[INSTRUCTIONS FOR THE TASK] Print the data once more, exactly as supplied.

[EXERCISE DATA]

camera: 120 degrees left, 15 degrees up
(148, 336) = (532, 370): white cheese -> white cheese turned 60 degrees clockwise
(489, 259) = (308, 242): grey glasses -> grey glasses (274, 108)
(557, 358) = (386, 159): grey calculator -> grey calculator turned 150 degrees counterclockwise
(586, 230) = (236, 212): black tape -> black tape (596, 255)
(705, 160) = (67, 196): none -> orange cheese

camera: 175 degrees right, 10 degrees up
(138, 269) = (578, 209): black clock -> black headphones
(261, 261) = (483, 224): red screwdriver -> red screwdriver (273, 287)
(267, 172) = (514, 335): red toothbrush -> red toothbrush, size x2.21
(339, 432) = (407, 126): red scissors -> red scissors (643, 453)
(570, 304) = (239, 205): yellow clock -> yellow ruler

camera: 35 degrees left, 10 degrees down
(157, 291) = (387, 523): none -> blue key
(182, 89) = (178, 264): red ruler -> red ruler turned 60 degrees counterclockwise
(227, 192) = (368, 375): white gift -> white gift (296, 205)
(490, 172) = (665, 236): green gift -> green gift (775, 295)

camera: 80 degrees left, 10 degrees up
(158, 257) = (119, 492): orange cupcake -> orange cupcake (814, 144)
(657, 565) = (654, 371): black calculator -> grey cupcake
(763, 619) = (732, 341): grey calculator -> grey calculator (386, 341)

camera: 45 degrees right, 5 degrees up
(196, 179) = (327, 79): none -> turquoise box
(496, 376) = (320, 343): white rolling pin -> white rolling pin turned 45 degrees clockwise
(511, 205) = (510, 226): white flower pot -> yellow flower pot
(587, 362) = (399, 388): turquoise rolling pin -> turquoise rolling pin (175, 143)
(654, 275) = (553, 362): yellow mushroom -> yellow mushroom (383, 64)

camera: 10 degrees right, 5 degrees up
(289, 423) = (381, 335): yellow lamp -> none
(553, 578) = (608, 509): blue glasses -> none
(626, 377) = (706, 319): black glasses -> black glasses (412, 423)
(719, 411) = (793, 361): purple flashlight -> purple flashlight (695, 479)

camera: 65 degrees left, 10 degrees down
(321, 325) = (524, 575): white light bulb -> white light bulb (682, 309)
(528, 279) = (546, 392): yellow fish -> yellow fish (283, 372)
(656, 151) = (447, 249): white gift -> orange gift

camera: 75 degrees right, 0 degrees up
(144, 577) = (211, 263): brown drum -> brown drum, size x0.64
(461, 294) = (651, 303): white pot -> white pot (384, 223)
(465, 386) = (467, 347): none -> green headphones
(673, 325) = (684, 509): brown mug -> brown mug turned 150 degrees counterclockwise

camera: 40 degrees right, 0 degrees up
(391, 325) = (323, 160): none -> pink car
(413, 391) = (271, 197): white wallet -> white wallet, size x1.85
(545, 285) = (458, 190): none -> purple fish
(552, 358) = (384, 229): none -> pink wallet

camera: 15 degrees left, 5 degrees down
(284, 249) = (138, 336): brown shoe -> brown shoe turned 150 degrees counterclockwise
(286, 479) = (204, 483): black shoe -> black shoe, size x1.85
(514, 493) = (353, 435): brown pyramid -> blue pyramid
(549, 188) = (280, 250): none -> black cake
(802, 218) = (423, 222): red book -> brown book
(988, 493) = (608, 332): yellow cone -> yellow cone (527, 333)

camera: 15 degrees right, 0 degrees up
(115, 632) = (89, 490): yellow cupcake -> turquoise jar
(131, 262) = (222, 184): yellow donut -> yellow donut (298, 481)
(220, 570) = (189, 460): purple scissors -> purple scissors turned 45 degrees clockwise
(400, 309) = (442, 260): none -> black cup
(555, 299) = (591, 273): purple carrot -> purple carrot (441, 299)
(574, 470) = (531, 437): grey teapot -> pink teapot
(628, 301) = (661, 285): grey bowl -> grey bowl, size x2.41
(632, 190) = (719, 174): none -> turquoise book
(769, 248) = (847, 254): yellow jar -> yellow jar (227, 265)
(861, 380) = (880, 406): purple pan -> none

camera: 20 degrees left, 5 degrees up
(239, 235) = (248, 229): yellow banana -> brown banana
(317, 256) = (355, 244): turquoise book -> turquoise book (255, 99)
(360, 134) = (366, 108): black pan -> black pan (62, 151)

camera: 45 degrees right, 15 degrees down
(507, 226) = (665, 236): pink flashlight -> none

[EXERCISE RESPONSE]
camera: 120 degrees left, 15 degrees up
(148, 336) = (532, 370): white cheese -> white cheese turned 60 degrees clockwise
(489, 259) = (308, 242): grey glasses -> grey glasses (274, 108)
(557, 358) = (386, 159): grey calculator -> grey calculator turned 150 degrees counterclockwise
(586, 230) = (236, 212): black tape -> black tape (596, 255)
(705, 160) = (67, 196): none -> orange cheese

camera: 175 degrees right, 10 degrees up
(138, 269) = (578, 209): black clock -> black headphones
(261, 261) = (483, 224): red screwdriver -> red screwdriver (273, 287)
(267, 172) = (514, 335): red toothbrush -> red toothbrush, size x2.21
(339, 432) = (407, 126): red scissors -> red scissors (643, 453)
(570, 304) = (239, 205): yellow clock -> yellow ruler

camera: 35 degrees left, 10 degrees down
(157, 291) = (387, 523): none -> blue key
(182, 89) = (178, 264): red ruler -> red ruler turned 60 degrees counterclockwise
(227, 192) = (368, 375): white gift -> white gift (296, 205)
(490, 172) = (665, 236): green gift -> green gift (775, 295)

camera: 80 degrees left, 10 degrees up
(158, 257) = (119, 492): orange cupcake -> orange cupcake (814, 144)
(657, 565) = (654, 371): black calculator -> grey cupcake
(763, 619) = (732, 341): grey calculator -> grey calculator (386, 341)

camera: 45 degrees right, 5 degrees up
(196, 179) = (327, 79): none -> turquoise box
(496, 376) = (320, 343): white rolling pin -> white rolling pin turned 45 degrees clockwise
(511, 205) = (510, 226): white flower pot -> yellow flower pot
(587, 362) = (399, 388): turquoise rolling pin -> turquoise rolling pin (175, 143)
(654, 275) = (553, 362): yellow mushroom -> yellow mushroom (383, 64)

camera: 10 degrees right, 5 degrees up
(289, 423) = (381, 335): yellow lamp -> none
(553, 578) = (608, 509): blue glasses -> none
(626, 377) = (706, 319): black glasses -> black glasses (412, 423)
(719, 411) = (793, 361): purple flashlight -> purple flashlight (695, 479)

camera: 65 degrees left, 10 degrees down
(321, 325) = (524, 575): white light bulb -> white light bulb (682, 309)
(528, 279) = (546, 392): yellow fish -> yellow fish (283, 372)
(656, 151) = (447, 249): white gift -> orange gift

camera: 75 degrees right, 0 degrees up
(144, 577) = (211, 263): brown drum -> brown drum, size x0.64
(461, 294) = (651, 303): white pot -> white pot (384, 223)
(465, 386) = (467, 347): none -> green headphones
(673, 325) = (684, 509): brown mug -> brown mug turned 150 degrees counterclockwise

camera: 40 degrees right, 0 degrees up
(391, 325) = (323, 160): none -> pink car
(413, 391) = (271, 197): white wallet -> white wallet, size x1.85
(545, 285) = (458, 190): none -> purple fish
(552, 358) = (384, 229): none -> pink wallet

camera: 15 degrees left, 5 degrees down
(284, 249) = (138, 336): brown shoe -> brown shoe turned 150 degrees counterclockwise
(286, 479) = (204, 483): black shoe -> black shoe, size x1.85
(514, 493) = (353, 435): brown pyramid -> blue pyramid
(549, 188) = (280, 250): none -> black cake
(802, 218) = (423, 222): red book -> brown book
(988, 493) = (608, 332): yellow cone -> yellow cone (527, 333)

camera: 15 degrees right, 0 degrees up
(115, 632) = (89, 490): yellow cupcake -> turquoise jar
(131, 262) = (222, 184): yellow donut -> yellow donut (298, 481)
(220, 570) = (189, 460): purple scissors -> purple scissors turned 45 degrees clockwise
(400, 309) = (442, 260): none -> black cup
(555, 299) = (591, 273): purple carrot -> purple carrot (441, 299)
(574, 470) = (531, 437): grey teapot -> pink teapot
(628, 301) = (661, 285): grey bowl -> grey bowl, size x2.41
(632, 190) = (719, 174): none -> turquoise book
(769, 248) = (847, 254): yellow jar -> yellow jar (227, 265)
(861, 380) = (880, 406): purple pan -> none

camera: 20 degrees left, 5 degrees up
(239, 235) = (248, 229): yellow banana -> brown banana
(317, 256) = (355, 244): turquoise book -> turquoise book (255, 99)
(360, 134) = (366, 108): black pan -> black pan (62, 151)

camera: 45 degrees right, 15 degrees down
(507, 226) = (665, 236): pink flashlight -> none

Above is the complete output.